*** GIVEN RECORDS ***
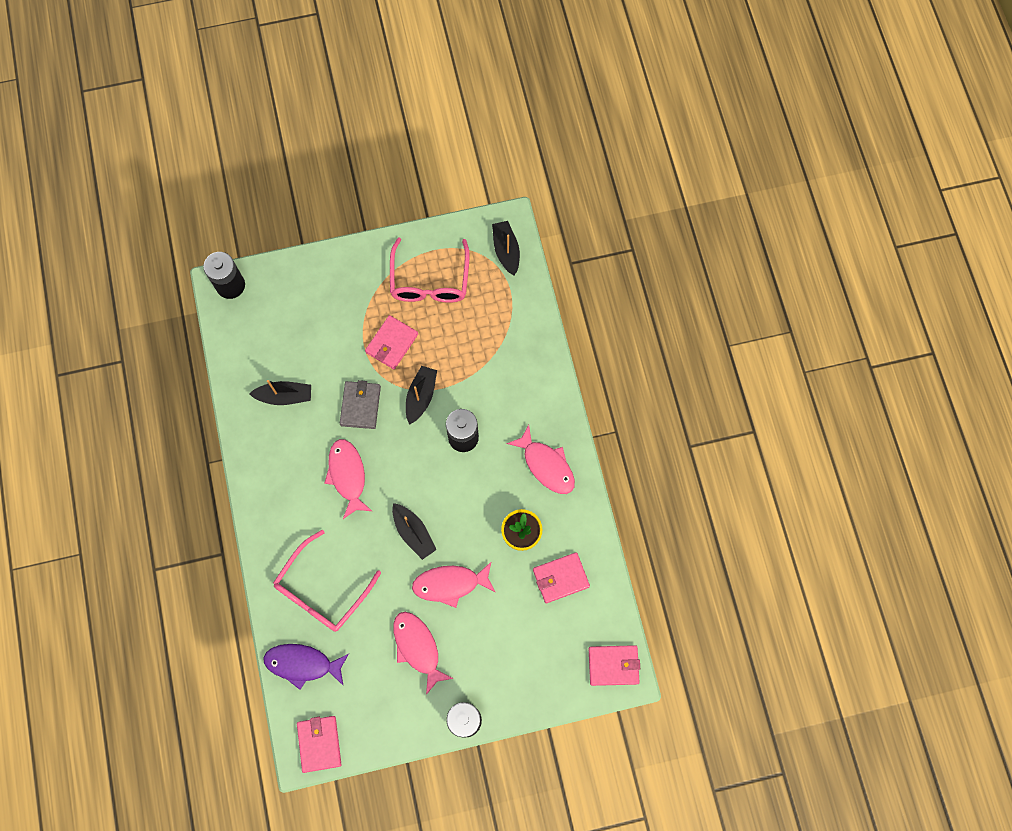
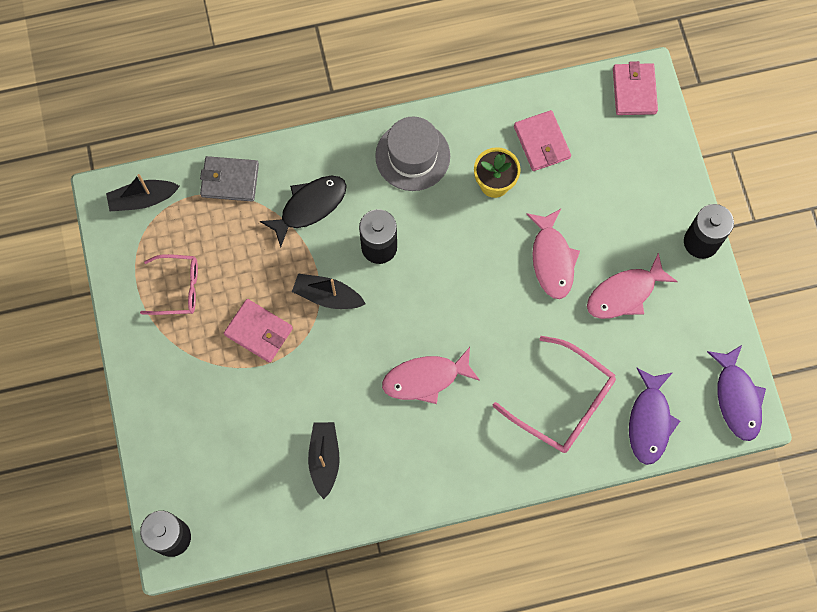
camera: 90 degrees left, 0 degrees up
pink wallet [297,716,342,773] -> purple fish [707,345,766,441]
grey wallet [340,380,381,429] -> grey wallet moved to [200,156,259,202]
pink glasses [390,238,470,303] -> pink glasses [140,254,198,315], size x0.64
black boat [392,503,437,560] -> none
pink fish [507,425,575,494] -> grey hat [375,117,450,191]
none -> black fish [260,176,347,248]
*** End of GIVEN RECORDS ***
» **WORK REQUIRED**: Please print exactly the lines of the entries above, beginning with the line that contains "black boat [392,503,437,560] -> none" and ending with the last line.

» **RESULT OF THE EXERCISE**:
black boat [392,503,437,560] -> none
pink fish [507,425,575,494] -> grey hat [375,117,450,191]
none -> black fish [260,176,347,248]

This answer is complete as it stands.